=== Section Start ===

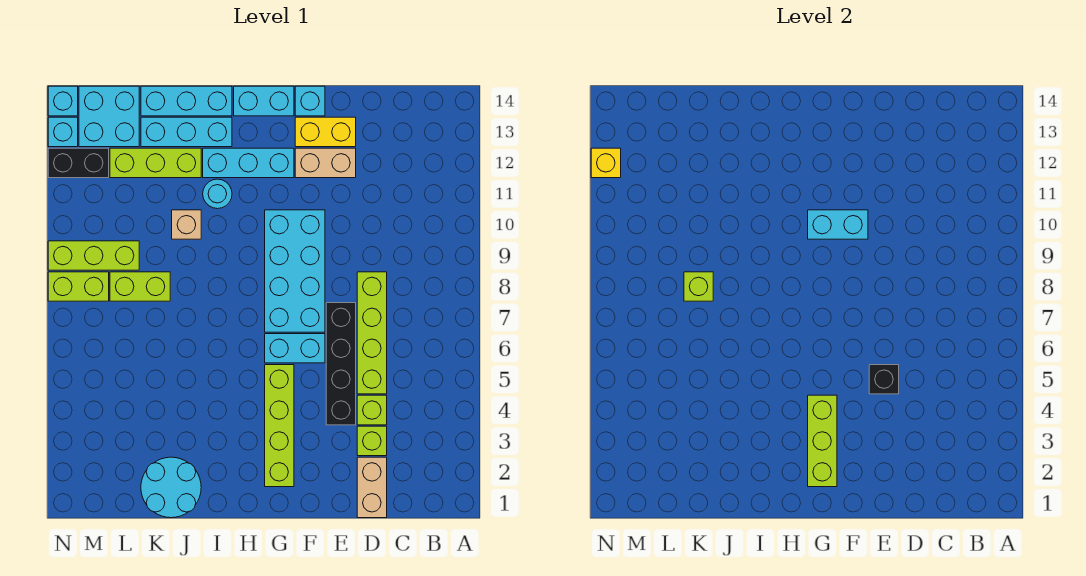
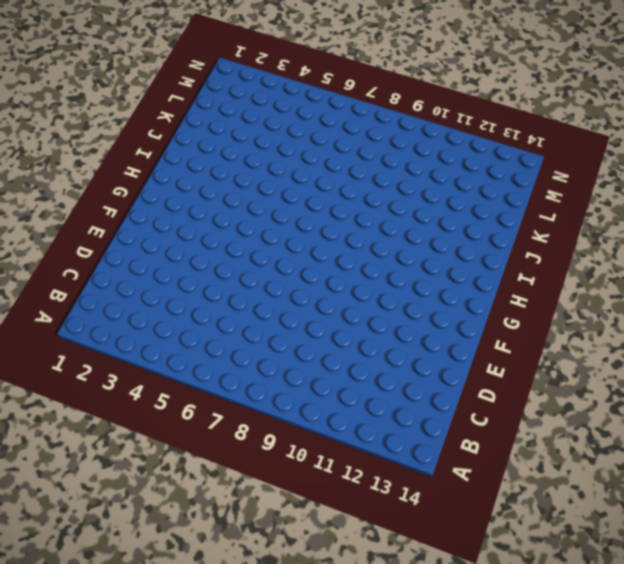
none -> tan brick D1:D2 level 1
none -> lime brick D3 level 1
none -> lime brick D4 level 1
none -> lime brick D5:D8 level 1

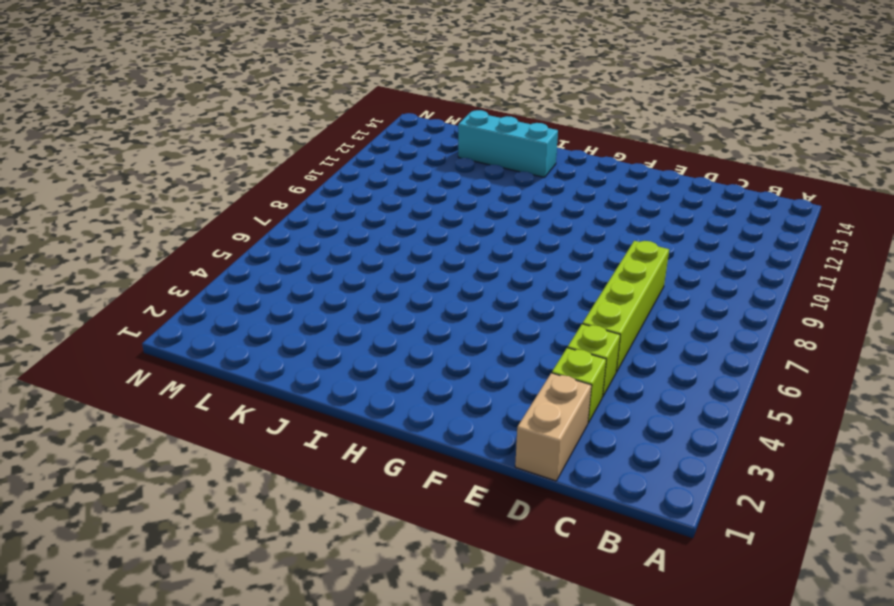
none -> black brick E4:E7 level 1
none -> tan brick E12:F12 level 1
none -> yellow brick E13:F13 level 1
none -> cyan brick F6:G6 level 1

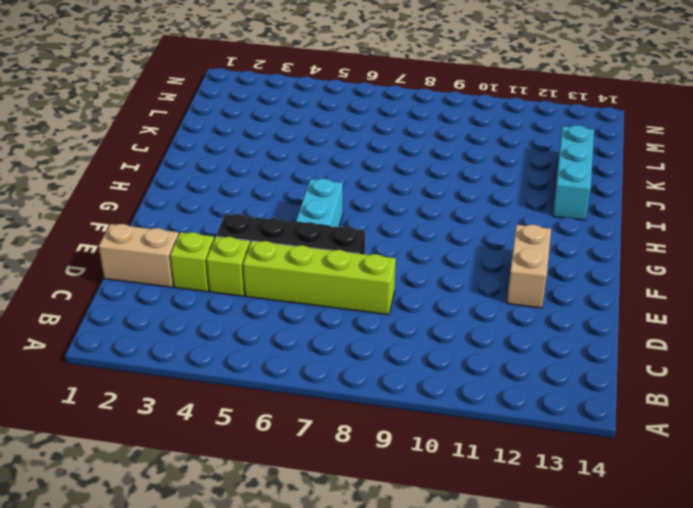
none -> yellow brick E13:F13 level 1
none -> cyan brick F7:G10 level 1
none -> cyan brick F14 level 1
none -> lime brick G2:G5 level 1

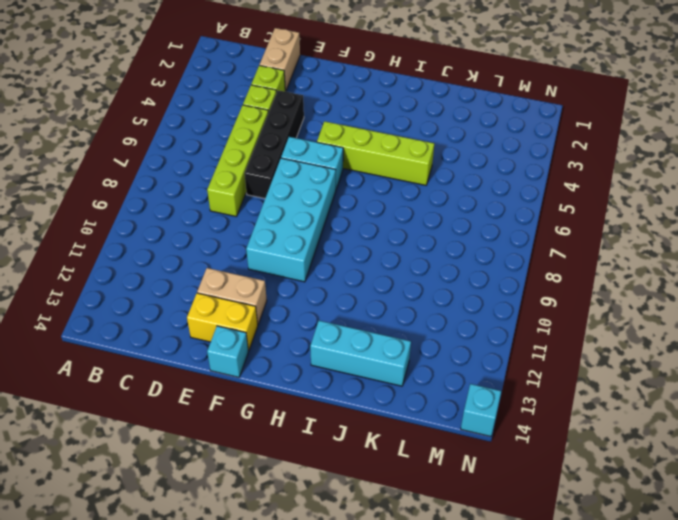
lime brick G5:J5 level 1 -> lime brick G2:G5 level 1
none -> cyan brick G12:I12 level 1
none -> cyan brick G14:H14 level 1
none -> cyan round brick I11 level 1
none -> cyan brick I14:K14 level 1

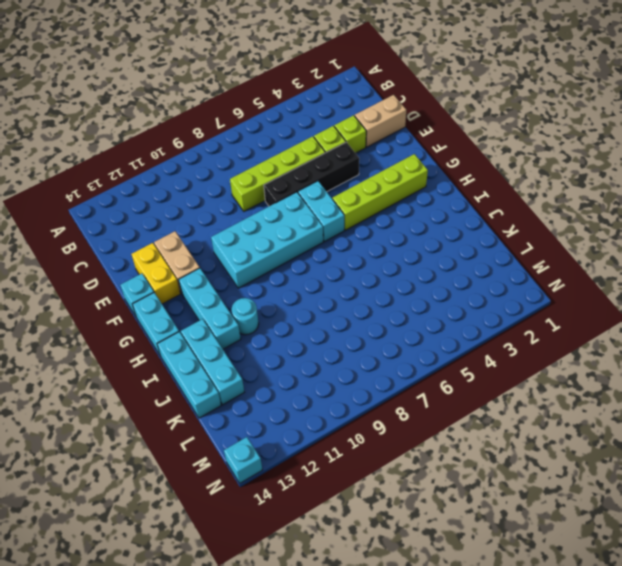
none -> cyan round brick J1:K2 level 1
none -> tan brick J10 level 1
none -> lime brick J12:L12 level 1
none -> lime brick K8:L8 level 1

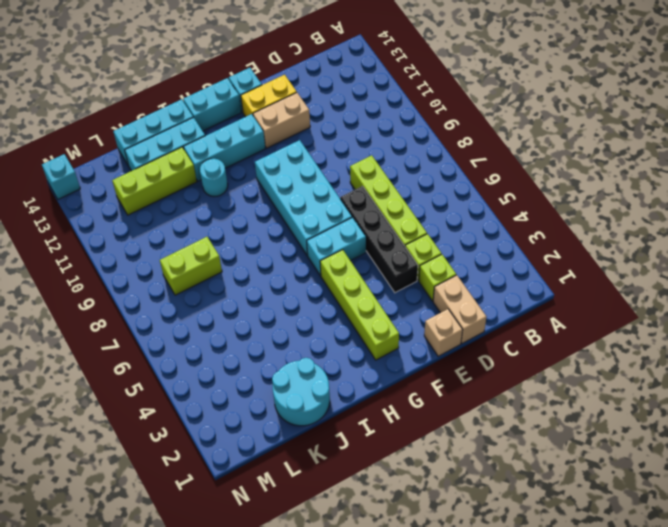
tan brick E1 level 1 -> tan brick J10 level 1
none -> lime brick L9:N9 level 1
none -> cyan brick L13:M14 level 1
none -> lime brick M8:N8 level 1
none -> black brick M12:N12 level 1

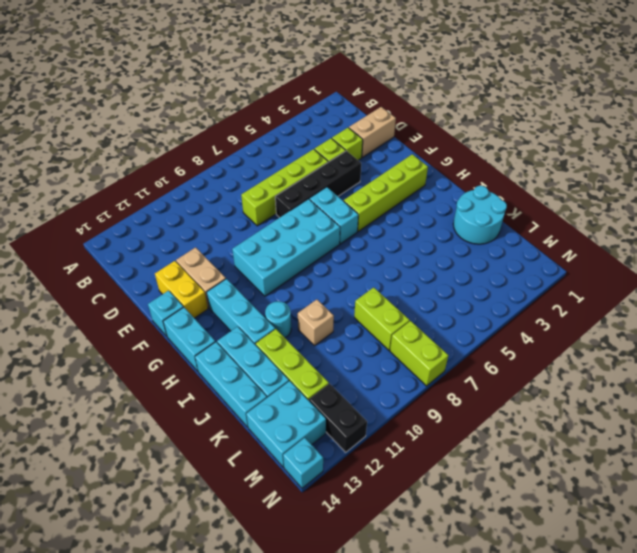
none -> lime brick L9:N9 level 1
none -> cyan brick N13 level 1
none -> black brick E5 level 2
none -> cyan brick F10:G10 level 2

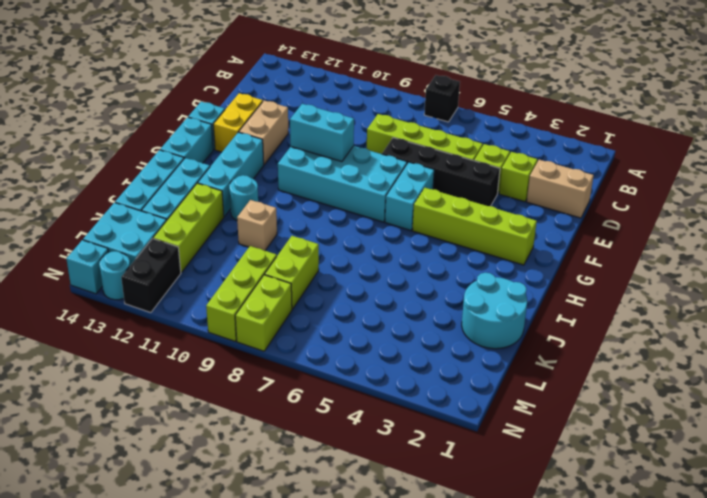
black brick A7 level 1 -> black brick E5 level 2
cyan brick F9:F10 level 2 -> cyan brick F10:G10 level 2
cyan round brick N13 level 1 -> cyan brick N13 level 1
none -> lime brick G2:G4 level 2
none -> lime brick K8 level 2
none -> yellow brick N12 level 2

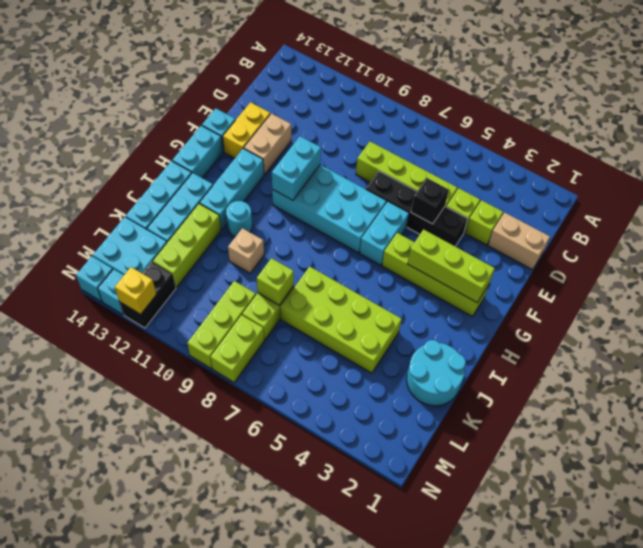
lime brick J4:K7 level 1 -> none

=== Section End ===
=== Section Start ===

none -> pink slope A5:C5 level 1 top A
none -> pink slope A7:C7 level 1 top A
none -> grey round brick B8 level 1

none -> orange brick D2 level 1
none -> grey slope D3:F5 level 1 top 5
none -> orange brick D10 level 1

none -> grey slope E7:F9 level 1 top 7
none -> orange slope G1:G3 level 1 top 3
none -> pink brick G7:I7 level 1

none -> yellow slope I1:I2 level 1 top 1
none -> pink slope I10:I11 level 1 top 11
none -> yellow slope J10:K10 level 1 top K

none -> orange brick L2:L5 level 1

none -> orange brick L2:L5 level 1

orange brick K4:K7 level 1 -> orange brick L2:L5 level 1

=== Section End ===
=== Section Start ===

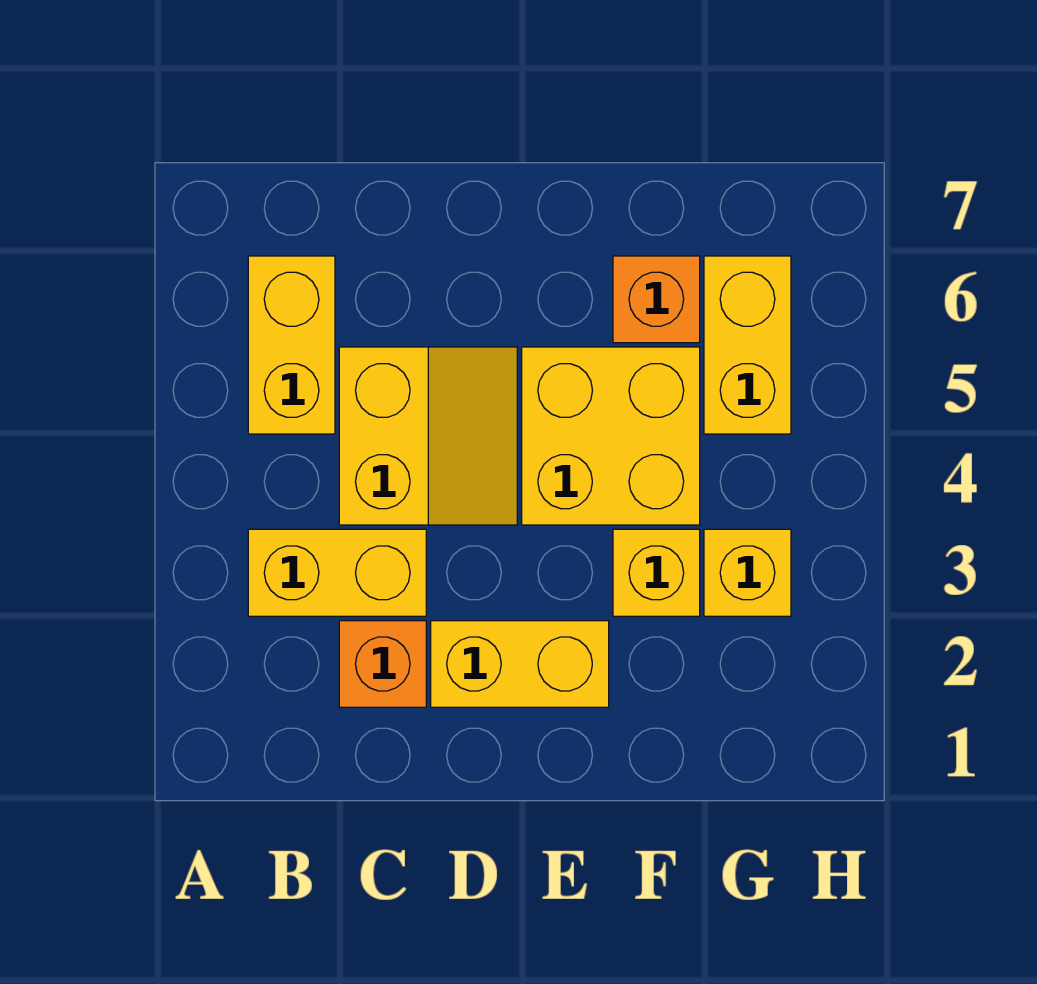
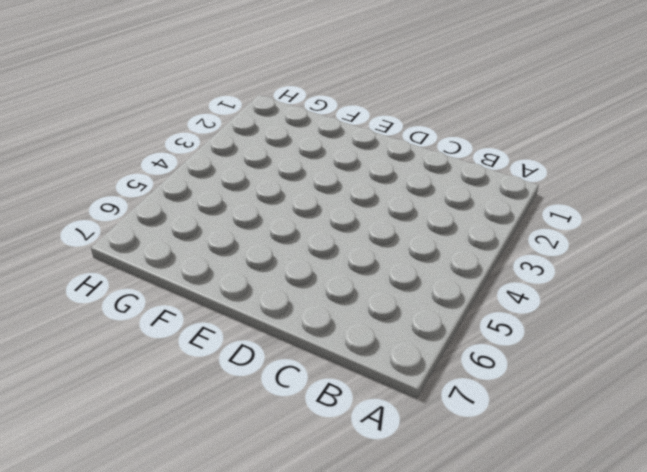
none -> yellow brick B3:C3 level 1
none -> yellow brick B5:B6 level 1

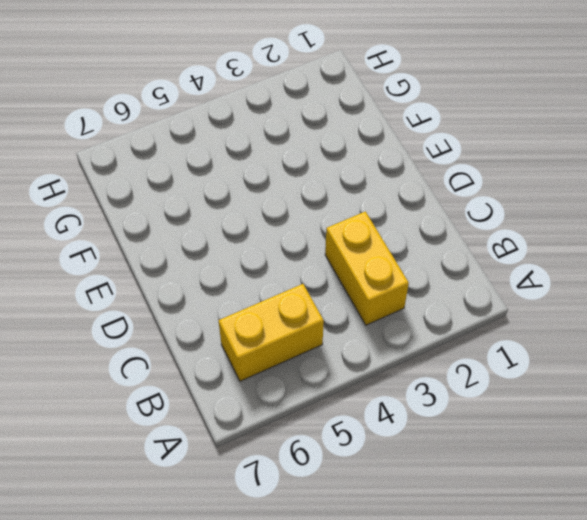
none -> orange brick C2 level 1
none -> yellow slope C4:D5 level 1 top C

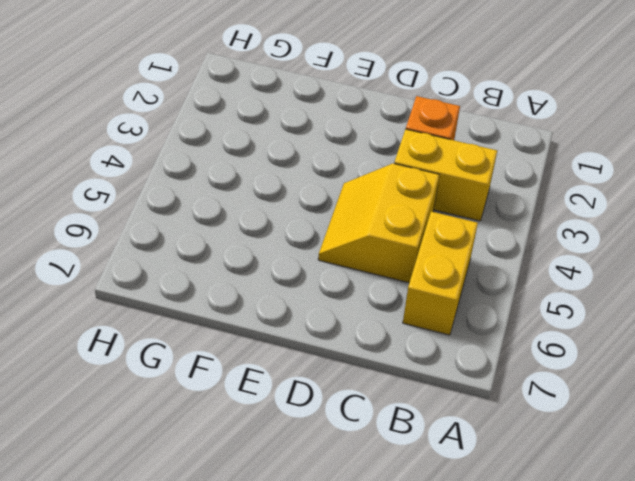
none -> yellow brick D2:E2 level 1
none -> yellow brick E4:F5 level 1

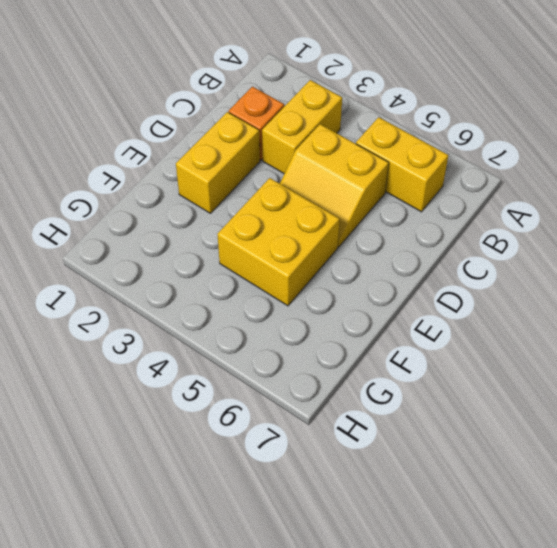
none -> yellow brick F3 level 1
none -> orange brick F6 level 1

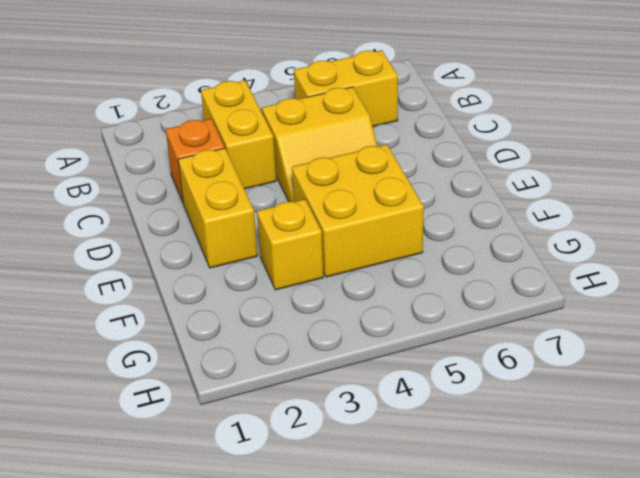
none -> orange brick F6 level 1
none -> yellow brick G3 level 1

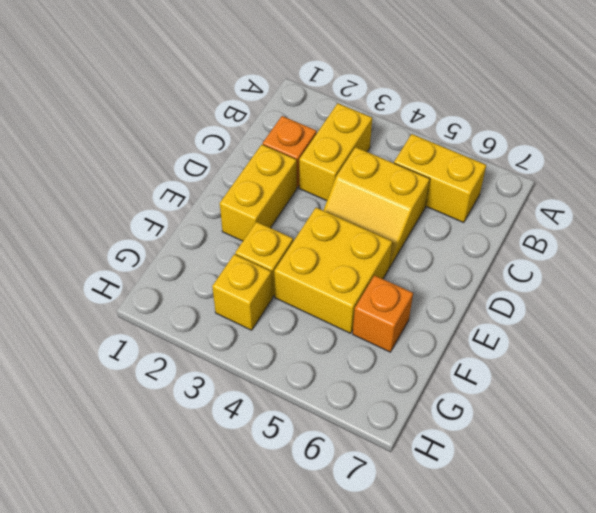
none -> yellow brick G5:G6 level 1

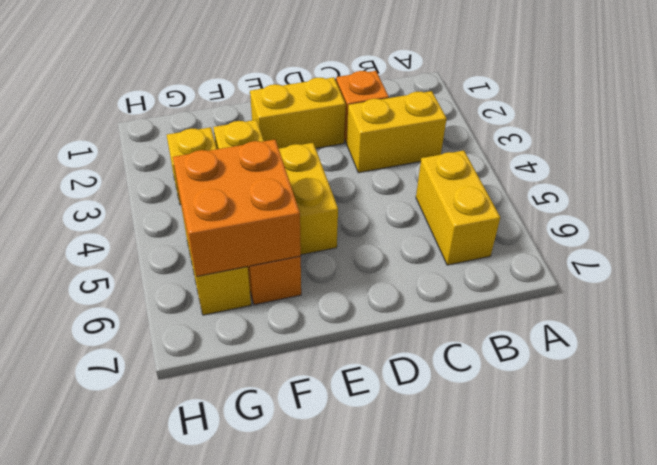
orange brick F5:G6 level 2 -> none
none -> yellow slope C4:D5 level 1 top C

=== Section End ===

_Task directions_
In the entries above, one line contains "none -> pink slope A5:C5 level 1 top A" and another contains "none -> grey slope E7:F9 level 1 top 7". Reproduce exactly those two lines and the lines between them, nothing else.

_Completed task_
none -> pink slope A5:C5 level 1 top A
none -> pink slope A7:C7 level 1 top A
none -> grey round brick B8 level 1

none -> orange brick D2 level 1
none -> grey slope D3:F5 level 1 top 5
none -> orange brick D10 level 1

none -> grey slope E7:F9 level 1 top 7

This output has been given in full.